• _ABOUT THIS EXERCISE_
Every line of the material that mentions the word "blue" should be copied out.

• _DATA TO USE_
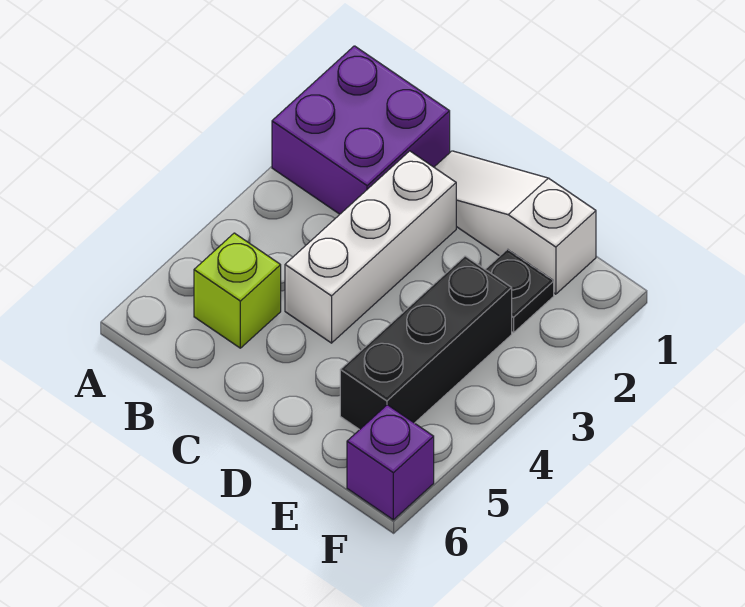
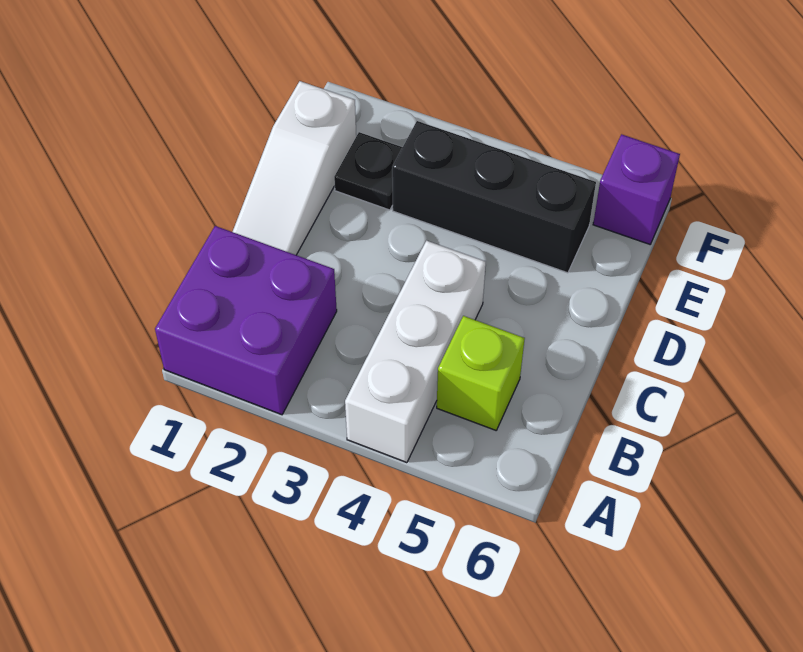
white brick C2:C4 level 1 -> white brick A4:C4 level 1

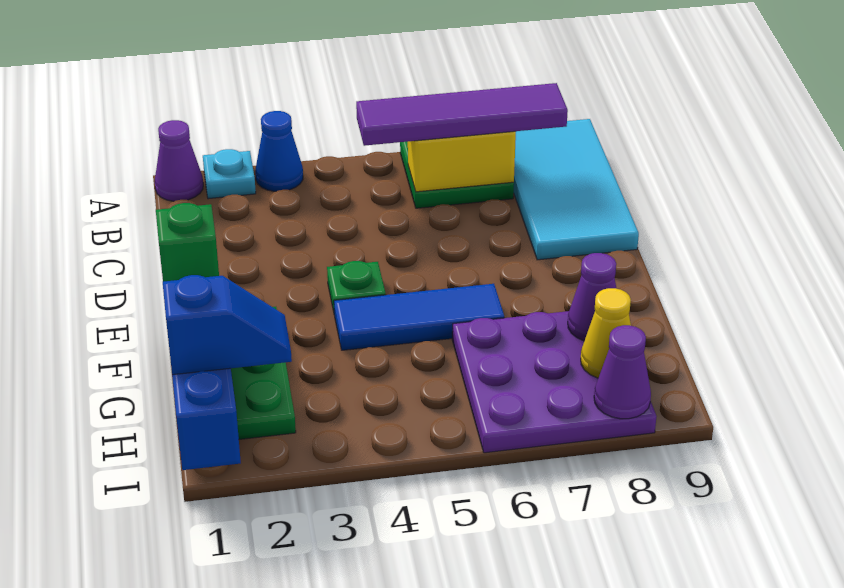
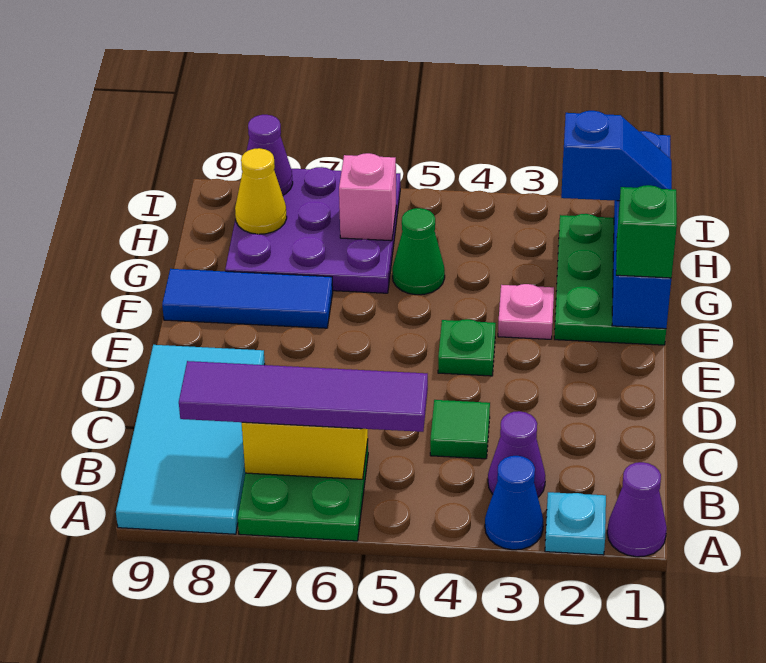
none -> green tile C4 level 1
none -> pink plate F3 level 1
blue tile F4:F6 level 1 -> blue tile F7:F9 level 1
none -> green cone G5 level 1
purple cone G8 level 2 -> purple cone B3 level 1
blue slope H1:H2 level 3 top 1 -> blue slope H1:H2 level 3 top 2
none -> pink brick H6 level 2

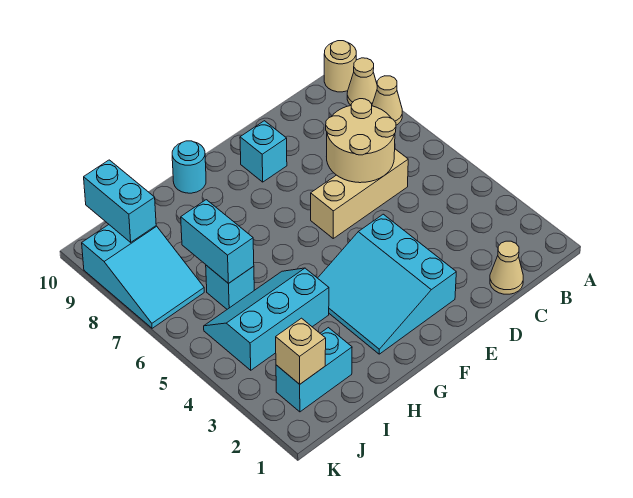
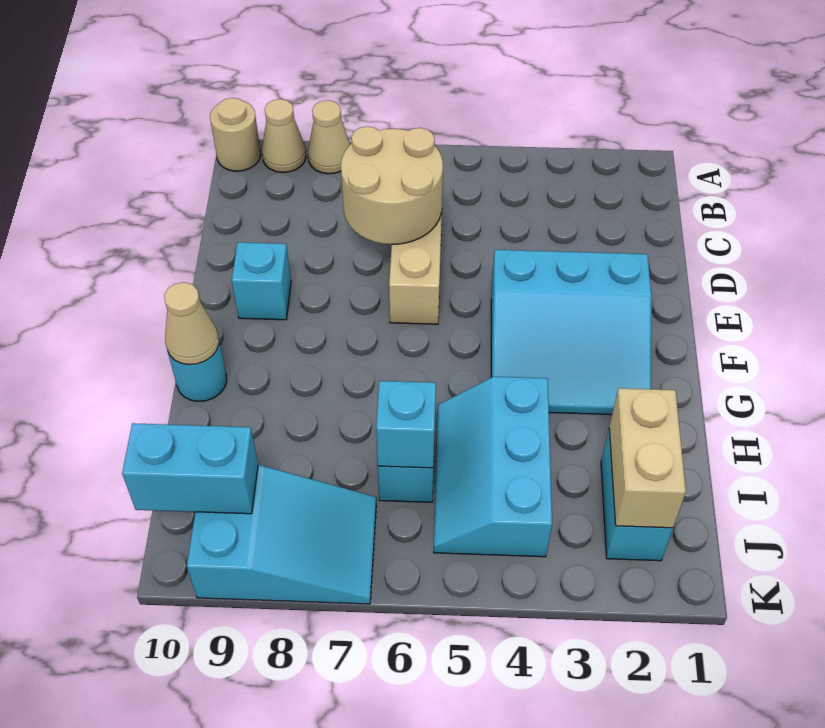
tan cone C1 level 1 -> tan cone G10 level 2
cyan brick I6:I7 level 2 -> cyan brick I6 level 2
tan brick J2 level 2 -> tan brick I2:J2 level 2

...

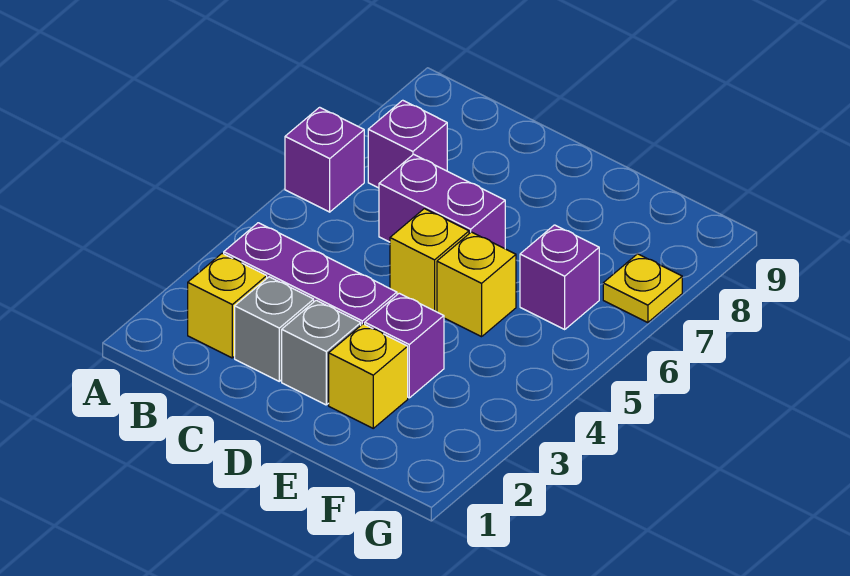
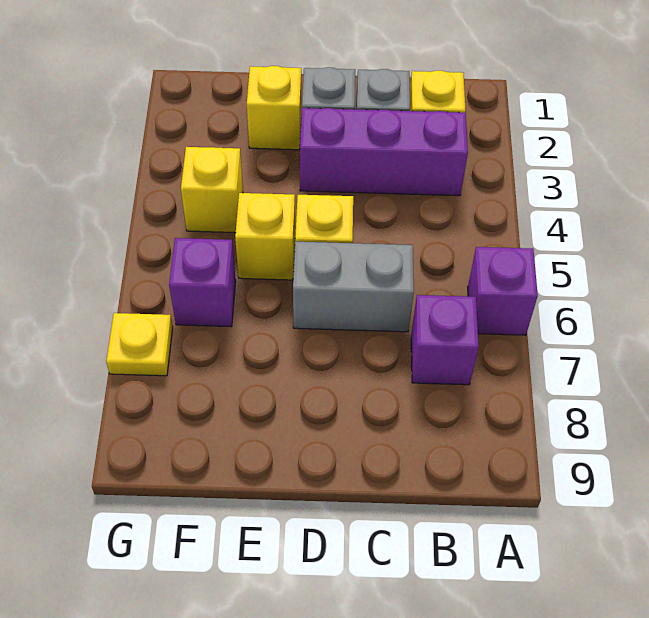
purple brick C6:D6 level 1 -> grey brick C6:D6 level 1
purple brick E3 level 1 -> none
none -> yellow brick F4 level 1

• _WRITTEN SOLUTION_
blue tile F4:F6 level 1 -> blue tile F7:F9 level 1
blue slope H1:H2 level 3 top 1 -> blue slope H1:H2 level 3 top 2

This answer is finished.